*** Data to examine ***
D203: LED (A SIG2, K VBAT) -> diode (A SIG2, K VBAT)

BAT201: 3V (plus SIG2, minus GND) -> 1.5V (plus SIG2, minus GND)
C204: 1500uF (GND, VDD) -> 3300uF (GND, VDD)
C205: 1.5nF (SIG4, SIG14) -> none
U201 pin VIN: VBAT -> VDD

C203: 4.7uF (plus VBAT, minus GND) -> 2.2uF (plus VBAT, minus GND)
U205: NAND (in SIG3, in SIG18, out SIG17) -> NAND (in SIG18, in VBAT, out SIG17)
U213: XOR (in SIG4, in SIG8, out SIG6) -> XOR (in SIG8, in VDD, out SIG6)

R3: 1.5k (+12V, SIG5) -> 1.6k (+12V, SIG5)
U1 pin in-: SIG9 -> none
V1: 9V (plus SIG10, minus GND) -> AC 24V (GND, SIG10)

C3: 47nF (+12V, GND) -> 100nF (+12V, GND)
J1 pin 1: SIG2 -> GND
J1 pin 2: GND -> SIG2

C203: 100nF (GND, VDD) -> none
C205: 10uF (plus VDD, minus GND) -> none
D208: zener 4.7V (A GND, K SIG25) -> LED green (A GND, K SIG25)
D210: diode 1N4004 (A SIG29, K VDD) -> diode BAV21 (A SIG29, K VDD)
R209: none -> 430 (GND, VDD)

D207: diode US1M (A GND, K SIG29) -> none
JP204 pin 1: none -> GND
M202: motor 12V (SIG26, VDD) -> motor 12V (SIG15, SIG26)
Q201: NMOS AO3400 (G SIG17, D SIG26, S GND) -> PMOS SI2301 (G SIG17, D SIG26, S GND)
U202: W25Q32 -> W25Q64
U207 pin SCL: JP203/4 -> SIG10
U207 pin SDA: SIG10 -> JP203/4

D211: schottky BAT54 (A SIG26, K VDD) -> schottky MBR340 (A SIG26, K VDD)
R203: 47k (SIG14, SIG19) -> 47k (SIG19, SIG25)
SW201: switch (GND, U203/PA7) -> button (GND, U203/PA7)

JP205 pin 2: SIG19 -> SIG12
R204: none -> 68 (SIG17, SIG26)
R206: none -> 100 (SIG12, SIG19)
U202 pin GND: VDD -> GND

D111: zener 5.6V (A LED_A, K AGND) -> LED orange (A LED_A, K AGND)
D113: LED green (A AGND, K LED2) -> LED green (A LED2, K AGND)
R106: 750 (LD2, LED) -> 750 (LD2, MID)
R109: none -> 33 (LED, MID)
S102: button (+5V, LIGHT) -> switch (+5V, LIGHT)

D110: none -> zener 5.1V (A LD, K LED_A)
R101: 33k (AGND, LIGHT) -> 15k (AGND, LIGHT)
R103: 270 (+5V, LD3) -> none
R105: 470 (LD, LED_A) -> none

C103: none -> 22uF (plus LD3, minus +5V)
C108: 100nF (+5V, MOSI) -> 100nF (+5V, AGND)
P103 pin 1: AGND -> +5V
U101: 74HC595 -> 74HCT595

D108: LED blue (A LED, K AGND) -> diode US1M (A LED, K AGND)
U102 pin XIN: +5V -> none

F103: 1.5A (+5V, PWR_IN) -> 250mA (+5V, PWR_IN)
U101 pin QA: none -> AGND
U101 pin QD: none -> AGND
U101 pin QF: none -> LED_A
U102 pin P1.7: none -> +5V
***
Exercise directions
Quote exactly the stretch of lines above that starts at the first one and ends at the line with "U202 pin GND: VDD -> GND", and nothing beyond it.

Finished task
D203: LED (A SIG2, K VBAT) -> diode (A SIG2, K VBAT)

BAT201: 3V (plus SIG2, minus GND) -> 1.5V (plus SIG2, minus GND)
C204: 1500uF (GND, VDD) -> 3300uF (GND, VDD)
C205: 1.5nF (SIG4, SIG14) -> none
U201 pin VIN: VBAT -> VDD

C203: 4.7uF (plus VBAT, minus GND) -> 2.2uF (plus VBAT, minus GND)
U205: NAND (in SIG3, in SIG18, out SIG17) -> NAND (in SIG18, in VBAT, out SIG17)
U213: XOR (in SIG4, in SIG8, out SIG6) -> XOR (in SIG8, in VDD, out SIG6)

R3: 1.5k (+12V, SIG5) -> 1.6k (+12V, SIG5)
U1 pin in-: SIG9 -> none
V1: 9V (plus SIG10, minus GND) -> AC 24V (GND, SIG10)

C3: 47nF (+12V, GND) -> 100nF (+12V, GND)
J1 pin 1: SIG2 -> GND
J1 pin 2: GND -> SIG2

C203: 100nF (GND, VDD) -> none
C205: 10uF (plus VDD, minus GND) -> none
D208: zener 4.7V (A GND, K SIG25) -> LED green (A GND, K SIG25)
D210: diode 1N4004 (A SIG29, K VDD) -> diode BAV21 (A SIG29, K VDD)
R209: none -> 430 (GND, VDD)

D207: diode US1M (A GND, K SIG29) -> none
JP204 pin 1: none -> GND
M202: motor 12V (SIG26, VDD) -> motor 12V (SIG15, SIG26)
Q201: NMOS AO3400 (G SIG17, D SIG26, S GND) -> PMOS SI2301 (G SIG17, D SIG26, S GND)
U202: W25Q32 -> W25Q64
U207 pin SCL: JP203/4 -> SIG10
U207 pin SDA: SIG10 -> JP203/4

D211: schottky BAT54 (A SIG26, K VDD) -> schottky MBR340 (A SIG26, K VDD)
R203: 47k (SIG14, SIG19) -> 47k (SIG19, SIG25)
SW201: switch (GND, U203/PA7) -> button (GND, U203/PA7)

JP205 pin 2: SIG19 -> SIG12
R204: none -> 68 (SIG17, SIG26)
R206: none -> 100 (SIG12, SIG19)
U202 pin GND: VDD -> GND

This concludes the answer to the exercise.